┌─ SOURCE DATA

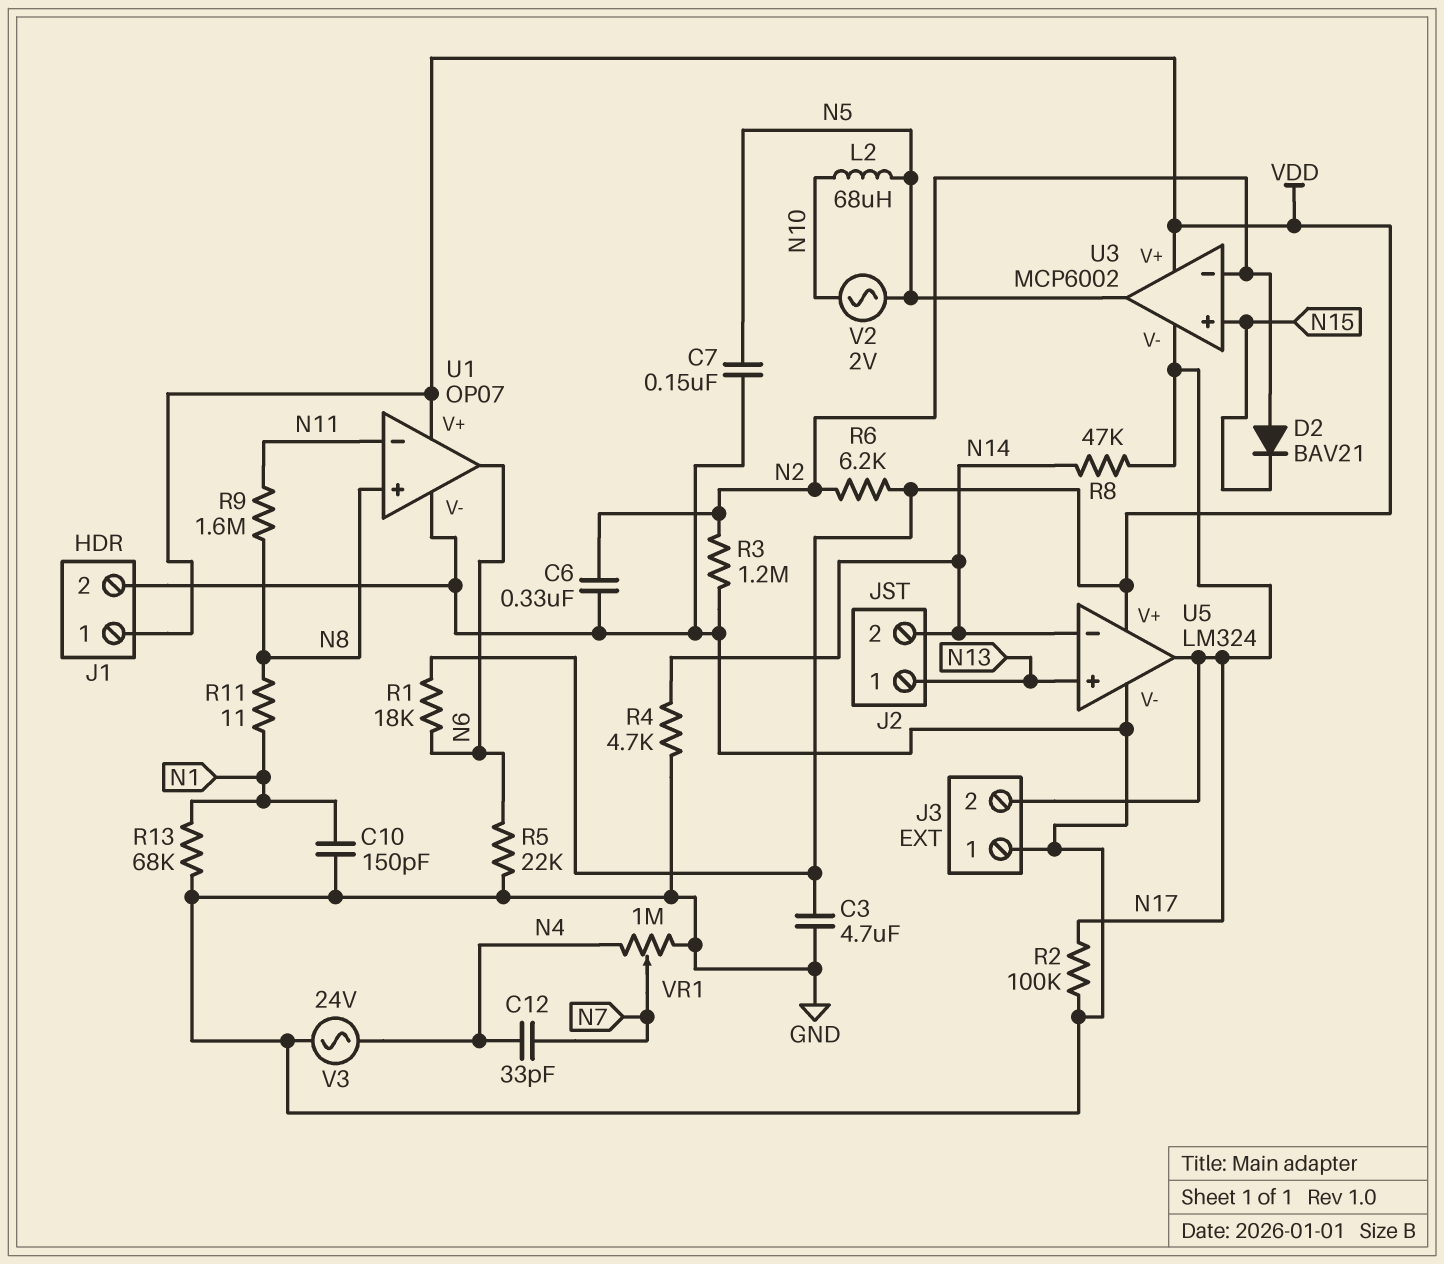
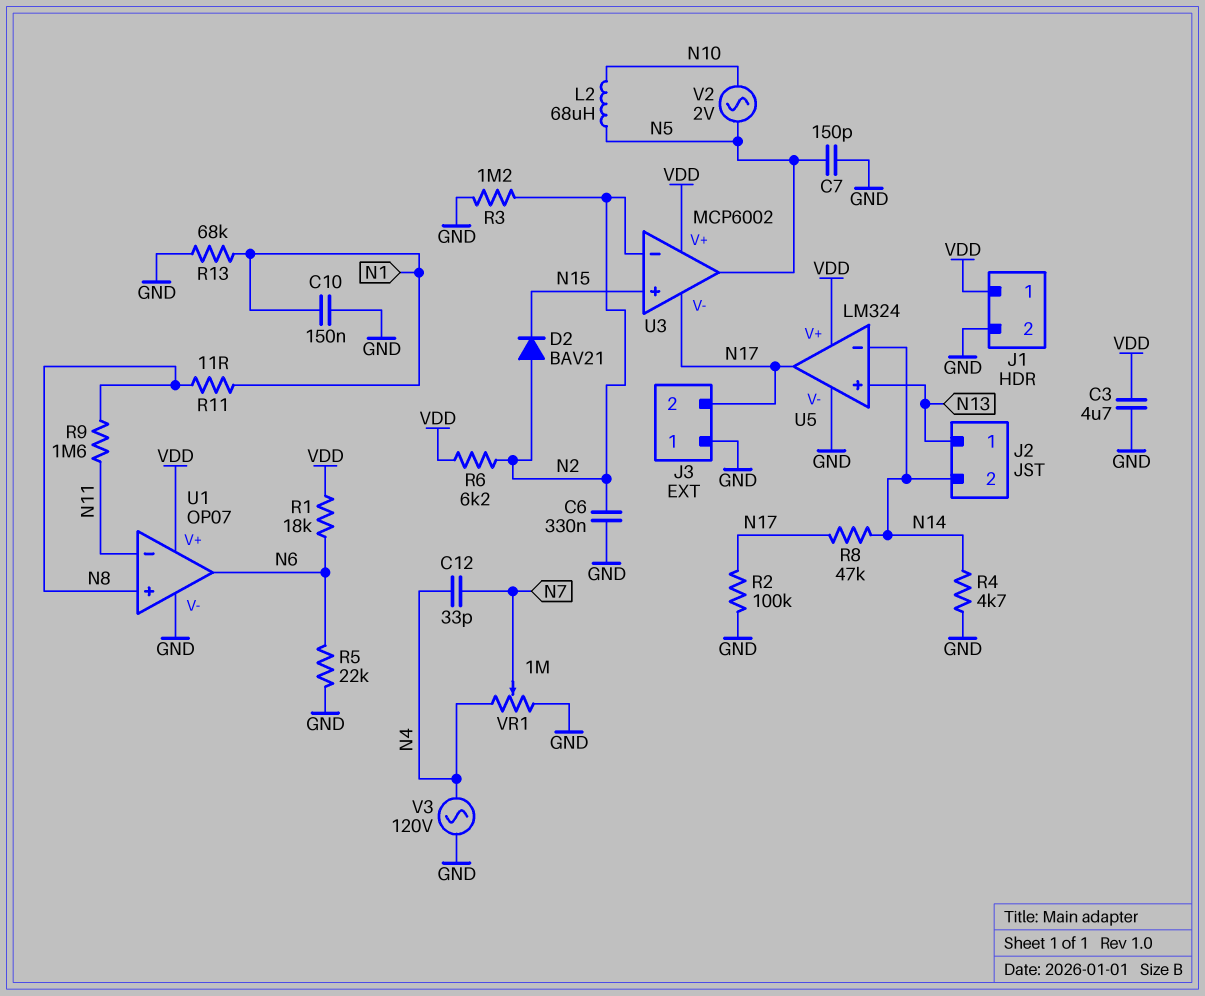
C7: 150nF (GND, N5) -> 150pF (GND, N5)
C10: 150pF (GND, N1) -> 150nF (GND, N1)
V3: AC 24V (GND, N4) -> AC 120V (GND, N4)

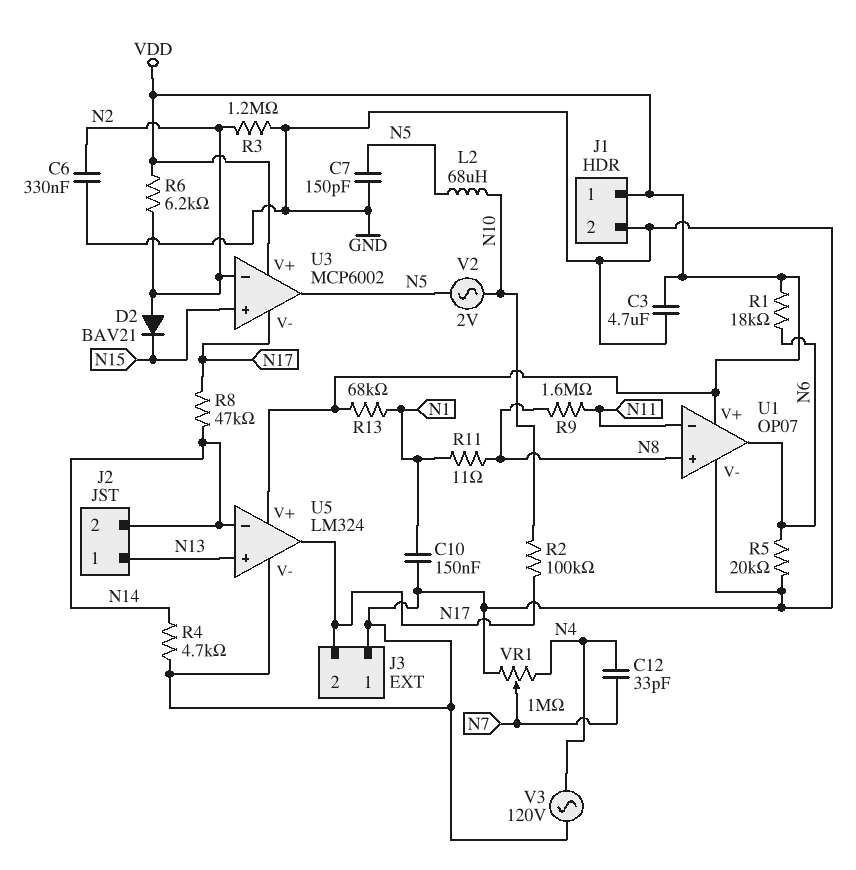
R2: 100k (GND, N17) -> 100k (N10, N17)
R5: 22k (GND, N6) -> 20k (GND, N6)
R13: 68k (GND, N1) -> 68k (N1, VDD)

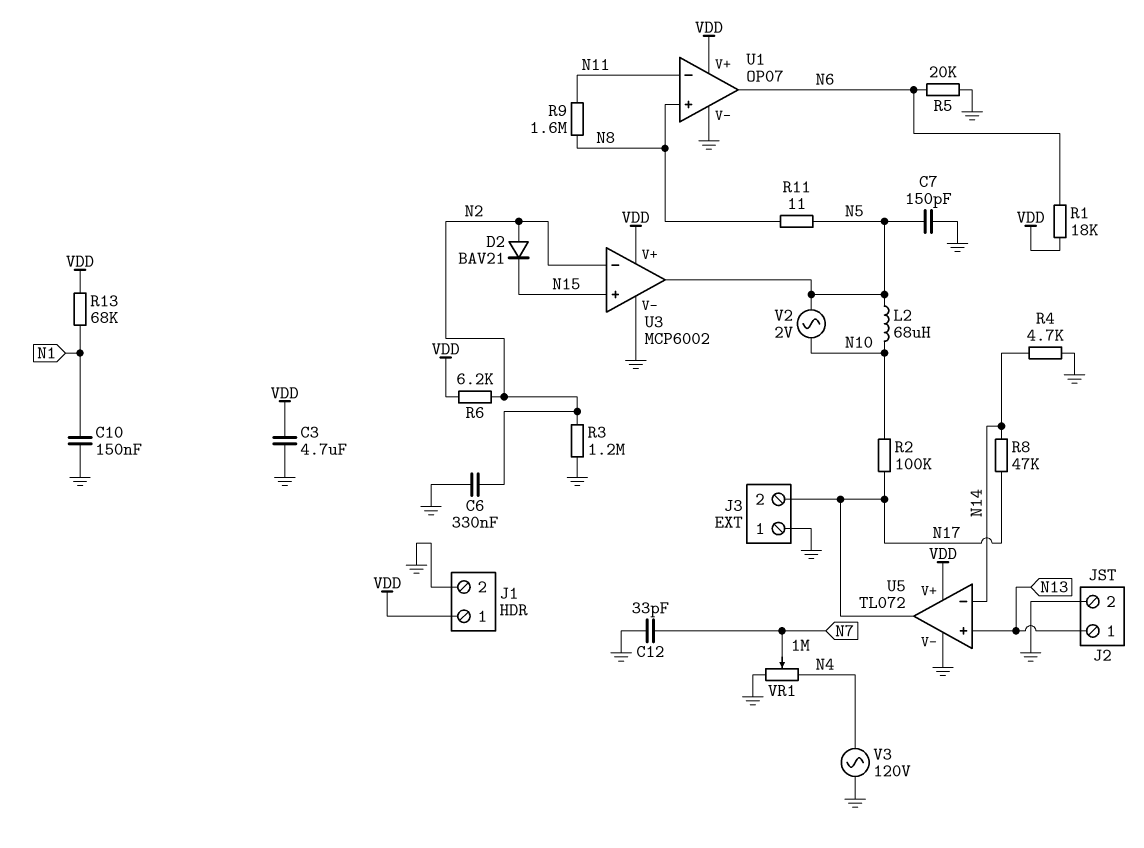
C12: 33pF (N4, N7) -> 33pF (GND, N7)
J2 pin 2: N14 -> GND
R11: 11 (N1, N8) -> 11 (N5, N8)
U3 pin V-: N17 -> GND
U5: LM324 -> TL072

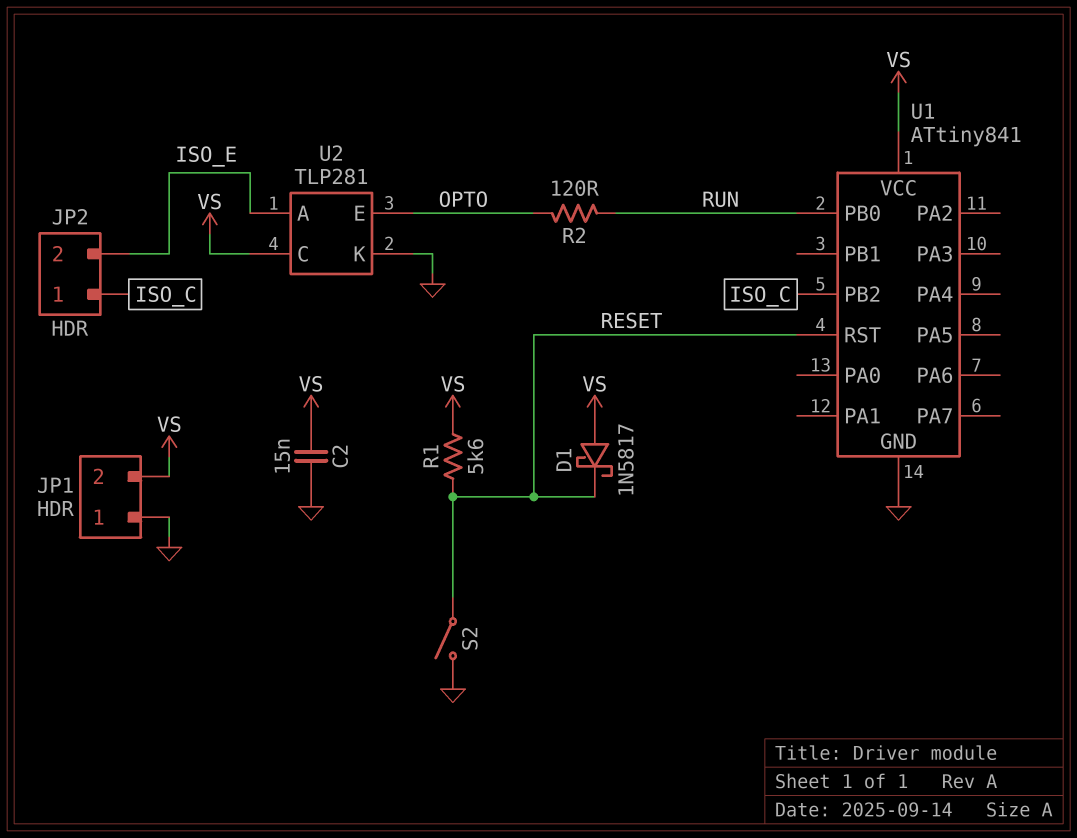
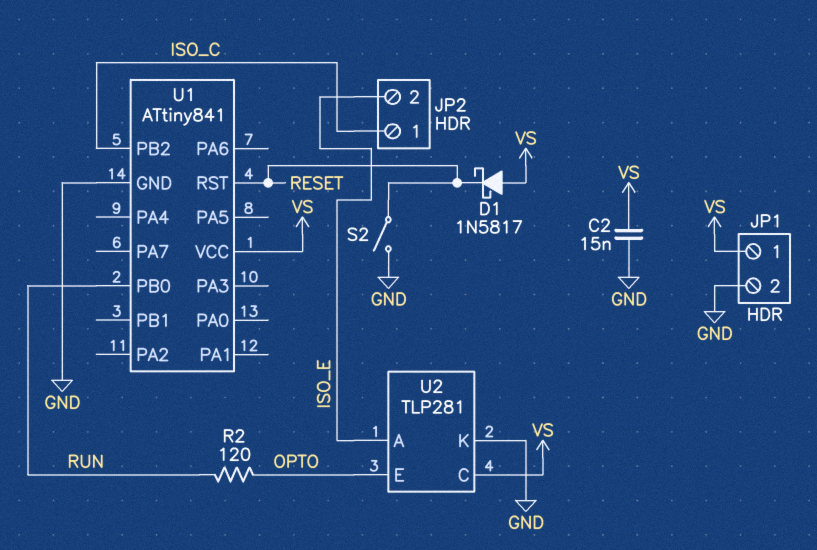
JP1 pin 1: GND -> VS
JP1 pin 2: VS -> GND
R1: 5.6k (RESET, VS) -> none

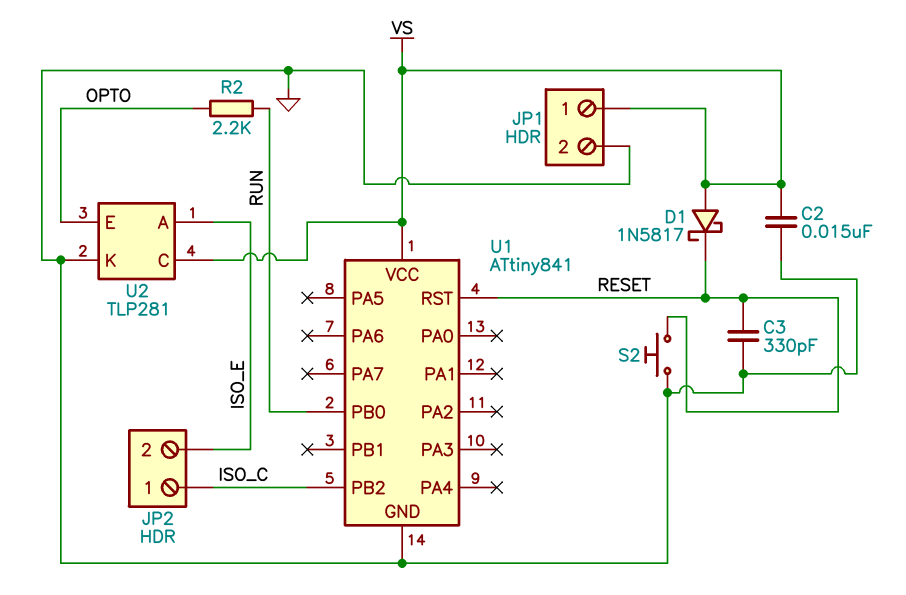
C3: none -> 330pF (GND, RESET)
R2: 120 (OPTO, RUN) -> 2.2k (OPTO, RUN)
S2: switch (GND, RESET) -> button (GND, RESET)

└─

● **WHAT YOU WILL DO**:
Print each entry above exactly. The pictures should not be printed.

● **THE COMPLETED TASK**:
C7: 150nF (GND, N5) -> 150pF (GND, N5)
C10: 150pF (GND, N1) -> 150nF (GND, N1)
V3: AC 24V (GND, N4) -> AC 120V (GND, N4)

R2: 100k (GND, N17) -> 100k (N10, N17)
R5: 22k (GND, N6) -> 20k (GND, N6)
R13: 68k (GND, N1) -> 68k (N1, VDD)

C12: 33pF (N4, N7) -> 33pF (GND, N7)
J2 pin 2: N14 -> GND
R11: 11 (N1, N8) -> 11 (N5, N8)
U3 pin V-: N17 -> GND
U5: LM324 -> TL072

JP1 pin 1: GND -> VS
JP1 pin 2: VS -> GND
R1: 5.6k (RESET, VS) -> none

C3: none -> 330pF (GND, RESET)
R2: 120 (OPTO, RUN) -> 2.2k (OPTO, RUN)
S2: switch (GND, RESET) -> button (GND, RESET)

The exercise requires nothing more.